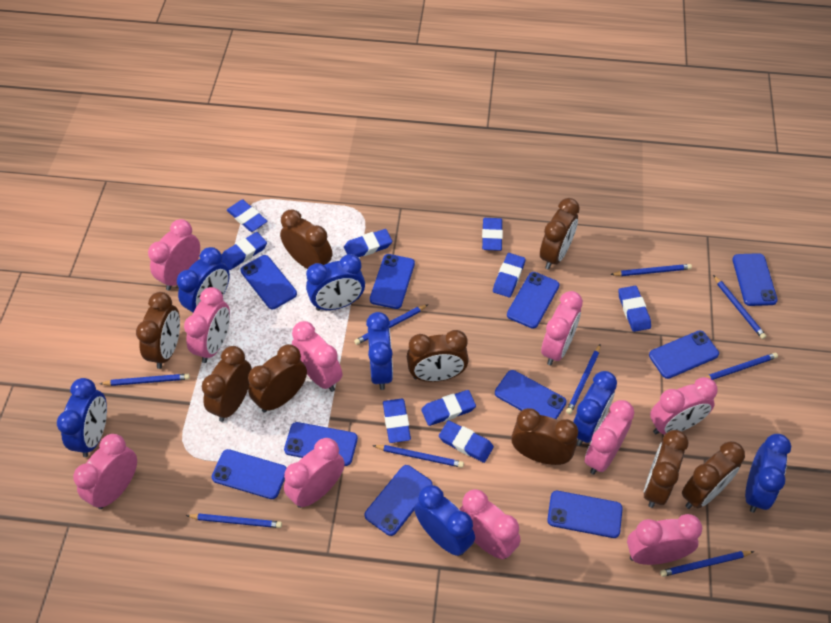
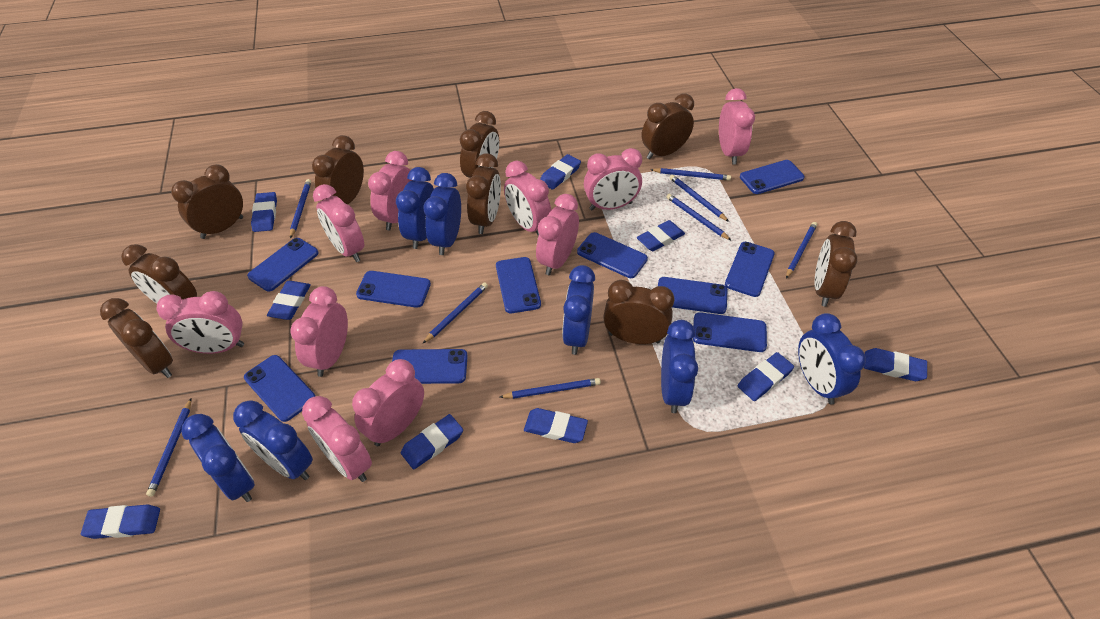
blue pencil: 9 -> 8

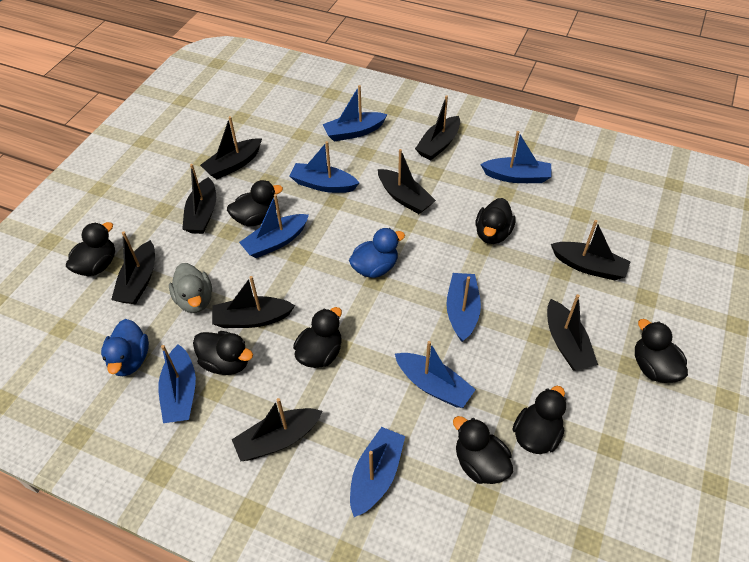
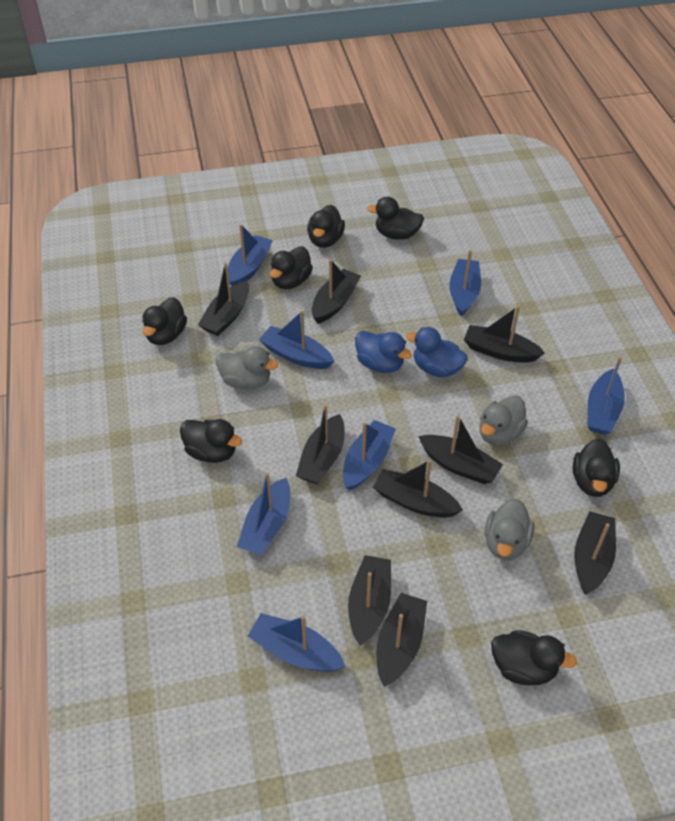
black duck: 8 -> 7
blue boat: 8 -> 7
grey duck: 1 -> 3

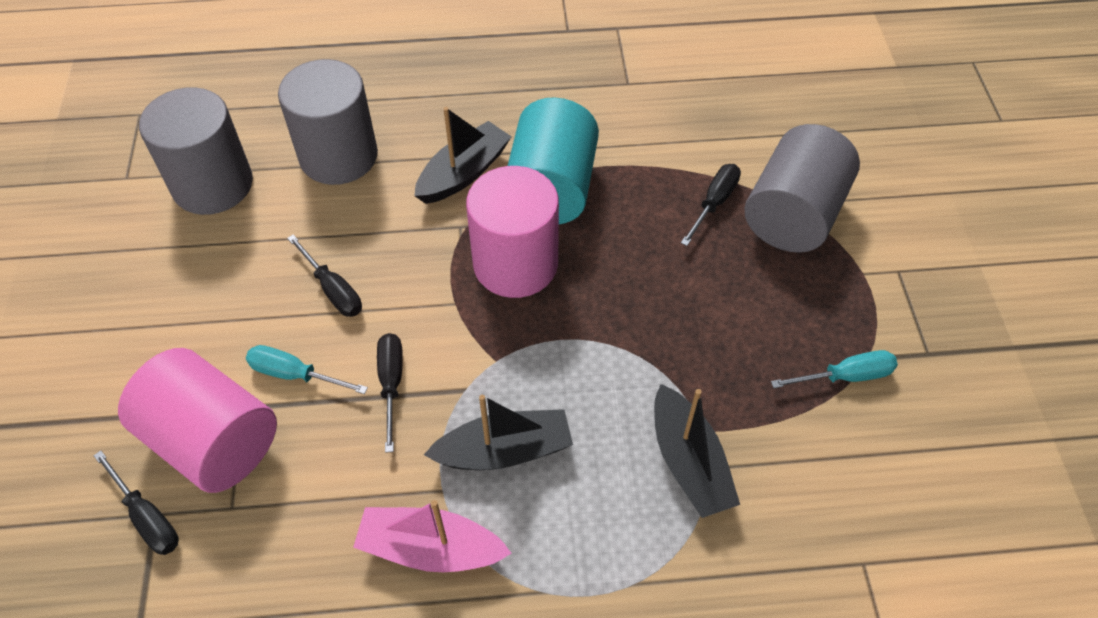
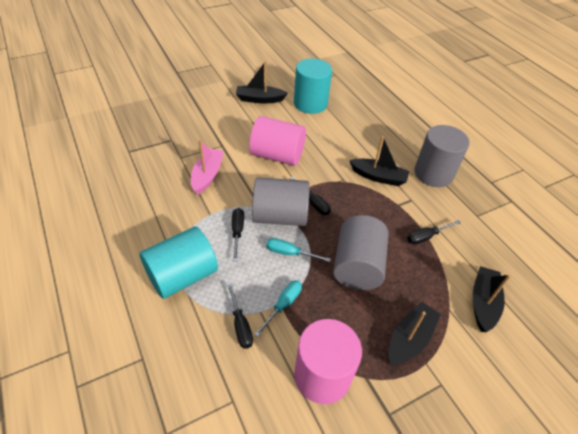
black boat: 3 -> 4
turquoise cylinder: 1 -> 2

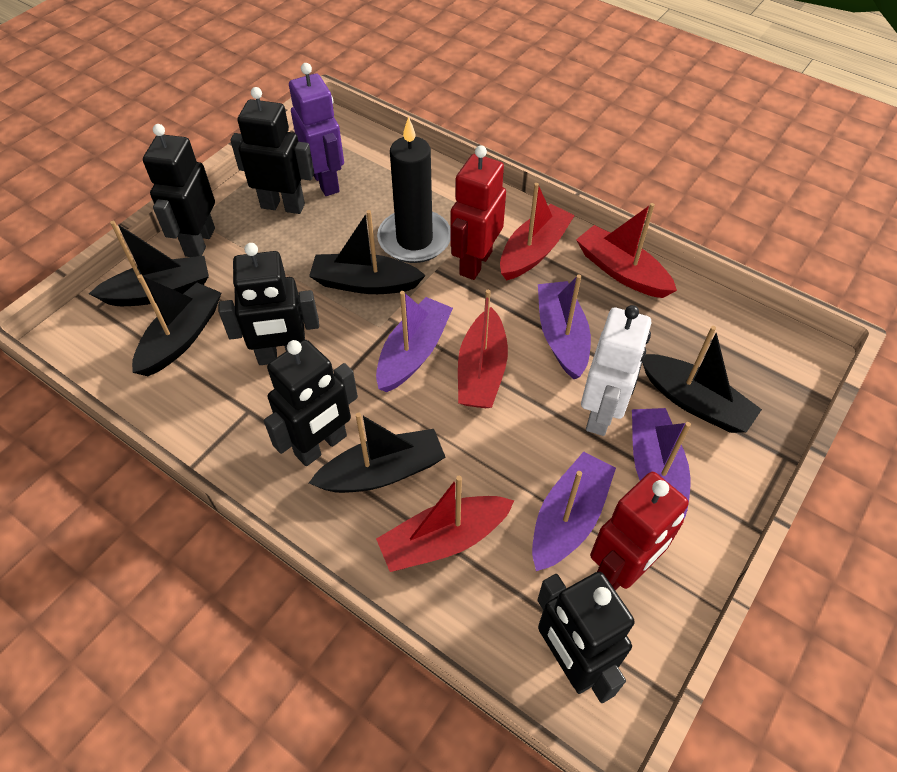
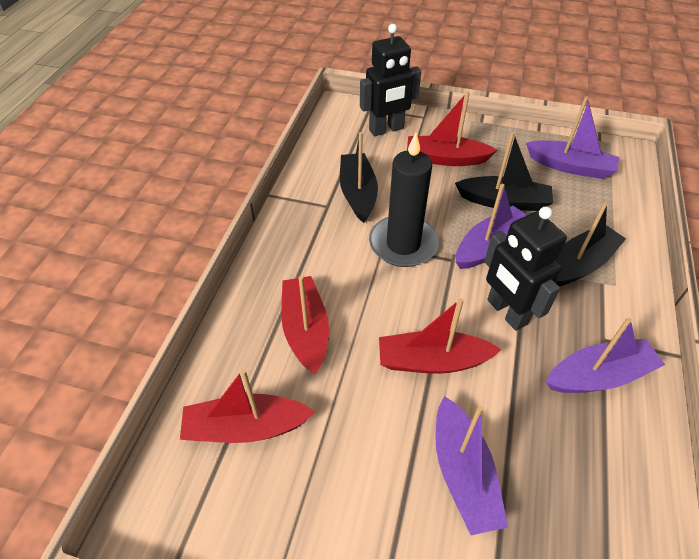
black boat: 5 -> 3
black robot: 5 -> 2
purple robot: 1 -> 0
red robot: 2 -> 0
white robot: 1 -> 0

- - -

### Problem requirements
What is needed is an exact copy of the lines from the line with "blue boat: 8 -> 7" to the end of the data above, both included, without any pictures.

### Answer to this exercise
blue boat: 8 -> 7
grey duck: 1 -> 3

black boat: 3 -> 4
turquoise cylinder: 1 -> 2

black boat: 5 -> 3
black robot: 5 -> 2
purple robot: 1 -> 0
red robot: 2 -> 0
white robot: 1 -> 0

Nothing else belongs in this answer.